> **Problem requirements**
Up to and including the line containing "F1: 750mA (5V, J2/2) -> 750mA (J2/2, SIG)", please reproduce the lines of the listing below, starting from the top.

> **Listed records**
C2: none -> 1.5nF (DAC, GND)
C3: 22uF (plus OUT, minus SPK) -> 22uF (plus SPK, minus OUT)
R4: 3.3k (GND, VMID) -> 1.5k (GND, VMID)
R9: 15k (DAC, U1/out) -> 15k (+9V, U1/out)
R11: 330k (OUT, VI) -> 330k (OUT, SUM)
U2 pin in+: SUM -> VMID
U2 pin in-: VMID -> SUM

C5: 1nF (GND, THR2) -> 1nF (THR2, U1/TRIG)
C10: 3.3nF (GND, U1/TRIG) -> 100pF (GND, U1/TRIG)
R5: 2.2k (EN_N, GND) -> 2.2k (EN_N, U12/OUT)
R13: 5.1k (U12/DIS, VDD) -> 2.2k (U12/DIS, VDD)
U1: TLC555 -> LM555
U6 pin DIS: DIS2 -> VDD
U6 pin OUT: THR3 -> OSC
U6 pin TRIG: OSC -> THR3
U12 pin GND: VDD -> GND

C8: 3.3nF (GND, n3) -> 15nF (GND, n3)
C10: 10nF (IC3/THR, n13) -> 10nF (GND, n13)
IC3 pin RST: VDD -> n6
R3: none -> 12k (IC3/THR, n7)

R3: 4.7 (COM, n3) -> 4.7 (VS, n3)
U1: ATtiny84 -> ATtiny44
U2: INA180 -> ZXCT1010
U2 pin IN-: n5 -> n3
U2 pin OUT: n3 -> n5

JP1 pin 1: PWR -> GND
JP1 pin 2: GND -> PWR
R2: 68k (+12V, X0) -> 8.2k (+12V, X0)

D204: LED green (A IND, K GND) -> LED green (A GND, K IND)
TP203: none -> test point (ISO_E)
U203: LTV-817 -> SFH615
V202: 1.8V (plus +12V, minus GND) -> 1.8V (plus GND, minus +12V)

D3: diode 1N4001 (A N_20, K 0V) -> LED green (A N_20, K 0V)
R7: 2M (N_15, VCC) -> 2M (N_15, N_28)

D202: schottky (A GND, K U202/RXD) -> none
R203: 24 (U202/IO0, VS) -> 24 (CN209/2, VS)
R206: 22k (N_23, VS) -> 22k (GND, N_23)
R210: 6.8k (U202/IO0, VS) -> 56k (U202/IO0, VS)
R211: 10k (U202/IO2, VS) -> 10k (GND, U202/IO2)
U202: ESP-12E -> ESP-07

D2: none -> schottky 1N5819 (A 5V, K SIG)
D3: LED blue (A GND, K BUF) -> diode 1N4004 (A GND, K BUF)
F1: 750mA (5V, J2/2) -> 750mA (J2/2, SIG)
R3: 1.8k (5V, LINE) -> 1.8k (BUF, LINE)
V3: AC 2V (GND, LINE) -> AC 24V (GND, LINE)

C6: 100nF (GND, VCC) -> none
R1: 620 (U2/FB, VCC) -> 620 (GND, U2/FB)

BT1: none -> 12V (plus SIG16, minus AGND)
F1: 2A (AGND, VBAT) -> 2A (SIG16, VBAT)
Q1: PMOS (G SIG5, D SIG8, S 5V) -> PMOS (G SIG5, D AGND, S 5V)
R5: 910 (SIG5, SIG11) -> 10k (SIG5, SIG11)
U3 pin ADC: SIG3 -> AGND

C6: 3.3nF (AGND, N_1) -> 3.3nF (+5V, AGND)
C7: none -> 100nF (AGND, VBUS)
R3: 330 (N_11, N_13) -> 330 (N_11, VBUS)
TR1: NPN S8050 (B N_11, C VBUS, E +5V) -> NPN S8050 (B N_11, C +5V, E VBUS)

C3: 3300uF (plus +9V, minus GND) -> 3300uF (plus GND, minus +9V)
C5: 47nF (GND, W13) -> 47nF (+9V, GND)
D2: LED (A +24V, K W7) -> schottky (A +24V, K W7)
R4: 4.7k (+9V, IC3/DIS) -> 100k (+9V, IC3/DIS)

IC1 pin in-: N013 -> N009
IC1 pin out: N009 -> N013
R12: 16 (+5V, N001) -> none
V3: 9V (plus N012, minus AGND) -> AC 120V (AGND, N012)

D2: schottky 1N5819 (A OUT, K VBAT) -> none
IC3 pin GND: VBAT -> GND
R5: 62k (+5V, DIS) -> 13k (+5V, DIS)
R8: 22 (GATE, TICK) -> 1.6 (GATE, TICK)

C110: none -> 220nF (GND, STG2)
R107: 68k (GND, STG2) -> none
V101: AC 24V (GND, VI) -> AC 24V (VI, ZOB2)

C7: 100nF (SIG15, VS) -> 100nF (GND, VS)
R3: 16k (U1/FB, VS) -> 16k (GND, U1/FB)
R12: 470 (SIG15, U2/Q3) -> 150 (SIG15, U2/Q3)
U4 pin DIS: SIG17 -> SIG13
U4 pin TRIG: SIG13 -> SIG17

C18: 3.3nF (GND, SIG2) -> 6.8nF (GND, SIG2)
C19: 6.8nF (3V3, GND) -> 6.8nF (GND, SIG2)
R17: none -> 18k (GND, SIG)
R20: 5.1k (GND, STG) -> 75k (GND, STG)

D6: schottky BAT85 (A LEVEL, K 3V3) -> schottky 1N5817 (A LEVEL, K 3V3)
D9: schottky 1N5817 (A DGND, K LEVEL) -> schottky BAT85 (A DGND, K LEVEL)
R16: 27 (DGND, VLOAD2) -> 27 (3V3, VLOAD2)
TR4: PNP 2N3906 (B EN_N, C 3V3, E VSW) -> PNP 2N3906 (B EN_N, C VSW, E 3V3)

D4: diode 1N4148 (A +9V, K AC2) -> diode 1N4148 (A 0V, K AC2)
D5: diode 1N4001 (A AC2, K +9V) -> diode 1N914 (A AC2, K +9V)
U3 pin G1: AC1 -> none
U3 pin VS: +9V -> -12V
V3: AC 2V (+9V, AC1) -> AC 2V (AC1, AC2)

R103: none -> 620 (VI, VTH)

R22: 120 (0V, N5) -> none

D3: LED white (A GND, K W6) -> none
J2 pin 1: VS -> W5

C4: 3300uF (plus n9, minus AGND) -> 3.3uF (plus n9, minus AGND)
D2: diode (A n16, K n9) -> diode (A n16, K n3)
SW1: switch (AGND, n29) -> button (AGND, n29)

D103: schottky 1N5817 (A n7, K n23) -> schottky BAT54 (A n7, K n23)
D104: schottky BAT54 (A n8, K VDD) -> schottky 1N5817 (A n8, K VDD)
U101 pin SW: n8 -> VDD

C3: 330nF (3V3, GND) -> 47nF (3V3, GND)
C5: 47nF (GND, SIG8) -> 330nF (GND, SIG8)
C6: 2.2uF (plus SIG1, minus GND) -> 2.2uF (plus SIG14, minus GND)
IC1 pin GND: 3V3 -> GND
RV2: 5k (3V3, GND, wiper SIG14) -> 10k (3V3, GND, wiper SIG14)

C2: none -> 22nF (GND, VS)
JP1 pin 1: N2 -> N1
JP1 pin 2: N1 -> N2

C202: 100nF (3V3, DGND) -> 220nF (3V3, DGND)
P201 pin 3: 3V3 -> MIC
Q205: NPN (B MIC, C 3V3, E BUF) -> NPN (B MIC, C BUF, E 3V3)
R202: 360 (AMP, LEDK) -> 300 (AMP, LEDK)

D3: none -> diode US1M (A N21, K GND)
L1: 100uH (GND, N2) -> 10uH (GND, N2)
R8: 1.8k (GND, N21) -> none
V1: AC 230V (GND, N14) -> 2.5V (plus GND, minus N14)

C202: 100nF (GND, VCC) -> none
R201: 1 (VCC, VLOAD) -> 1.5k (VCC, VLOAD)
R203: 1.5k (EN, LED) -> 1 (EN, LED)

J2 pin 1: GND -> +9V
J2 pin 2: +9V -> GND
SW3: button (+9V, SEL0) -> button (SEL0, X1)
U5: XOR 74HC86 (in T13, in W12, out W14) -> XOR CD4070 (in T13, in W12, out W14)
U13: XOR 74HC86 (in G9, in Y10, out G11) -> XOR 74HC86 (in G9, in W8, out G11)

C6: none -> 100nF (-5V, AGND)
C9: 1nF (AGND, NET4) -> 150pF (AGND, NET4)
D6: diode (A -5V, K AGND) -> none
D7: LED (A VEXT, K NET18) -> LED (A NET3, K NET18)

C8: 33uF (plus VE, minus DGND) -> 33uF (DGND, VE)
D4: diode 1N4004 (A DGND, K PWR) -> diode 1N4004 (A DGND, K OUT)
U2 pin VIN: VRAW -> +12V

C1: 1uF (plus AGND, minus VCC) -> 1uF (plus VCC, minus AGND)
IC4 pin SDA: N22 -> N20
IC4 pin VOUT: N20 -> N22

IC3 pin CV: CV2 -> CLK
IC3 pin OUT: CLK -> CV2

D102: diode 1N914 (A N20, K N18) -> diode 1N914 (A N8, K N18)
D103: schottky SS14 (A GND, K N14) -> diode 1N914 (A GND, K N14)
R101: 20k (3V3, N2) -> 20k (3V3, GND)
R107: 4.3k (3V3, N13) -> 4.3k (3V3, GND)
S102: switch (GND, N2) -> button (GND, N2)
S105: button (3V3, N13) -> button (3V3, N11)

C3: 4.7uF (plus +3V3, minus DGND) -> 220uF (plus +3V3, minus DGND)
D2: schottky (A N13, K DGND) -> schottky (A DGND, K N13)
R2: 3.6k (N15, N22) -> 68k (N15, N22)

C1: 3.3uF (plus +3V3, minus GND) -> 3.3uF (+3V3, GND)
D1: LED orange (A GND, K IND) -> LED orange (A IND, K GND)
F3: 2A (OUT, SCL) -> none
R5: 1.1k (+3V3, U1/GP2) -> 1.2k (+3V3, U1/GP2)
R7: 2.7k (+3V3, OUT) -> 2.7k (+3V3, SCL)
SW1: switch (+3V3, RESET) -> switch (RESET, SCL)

> **Output of the exercise**
C2: none -> 1.5nF (DAC, GND)
C3: 22uF (plus OUT, minus SPK) -> 22uF (plus SPK, minus OUT)
R4: 3.3k (GND, VMID) -> 1.5k (GND, VMID)
R9: 15k (DAC, U1/out) -> 15k (+9V, U1/out)
R11: 330k (OUT, VI) -> 330k (OUT, SUM)
U2 pin in+: SUM -> VMID
U2 pin in-: VMID -> SUM

C5: 1nF (GND, THR2) -> 1nF (THR2, U1/TRIG)
C10: 3.3nF (GND, U1/TRIG) -> 100pF (GND, U1/TRIG)
R5: 2.2k (EN_N, GND) -> 2.2k (EN_N, U12/OUT)
R13: 5.1k (U12/DIS, VDD) -> 2.2k (U12/DIS, VDD)
U1: TLC555 -> LM555
U6 pin DIS: DIS2 -> VDD
U6 pin OUT: THR3 -> OSC
U6 pin TRIG: OSC -> THR3
U12 pin GND: VDD -> GND

C8: 3.3nF (GND, n3) -> 15nF (GND, n3)
C10: 10nF (IC3/THR, n13) -> 10nF (GND, n13)
IC3 pin RST: VDD -> n6
R3: none -> 12k (IC3/THR, n7)

R3: 4.7 (COM, n3) -> 4.7 (VS, n3)
U1: ATtiny84 -> ATtiny44
U2: INA180 -> ZXCT1010
U2 pin IN-: n5 -> n3
U2 pin OUT: n3 -> n5

JP1 pin 1: PWR -> GND
JP1 pin 2: GND -> PWR
R2: 68k (+12V, X0) -> 8.2k (+12V, X0)

D204: LED green (A IND, K GND) -> LED green (A GND, K IND)
TP203: none -> test point (ISO_E)
U203: LTV-817 -> SFH615
V202: 1.8V (plus +12V, minus GND) -> 1.8V (plus GND, minus +12V)

D3: diode 1N4001 (A N_20, K 0V) -> LED green (A N_20, K 0V)
R7: 2M (N_15, VCC) -> 2M (N_15, N_28)

D202: schottky (A GND, K U202/RXD) -> none
R203: 24 (U202/IO0, VS) -> 24 (CN209/2, VS)
R206: 22k (N_23, VS) -> 22k (GND, N_23)
R210: 6.8k (U202/IO0, VS) -> 56k (U202/IO0, VS)
R211: 10k (U202/IO2, VS) -> 10k (GND, U202/IO2)
U202: ESP-12E -> ESP-07

D2: none -> schottky 1N5819 (A 5V, K SIG)
D3: LED blue (A GND, K BUF) -> diode 1N4004 (A GND, K BUF)
F1: 750mA (5V, J2/2) -> 750mA (J2/2, SIG)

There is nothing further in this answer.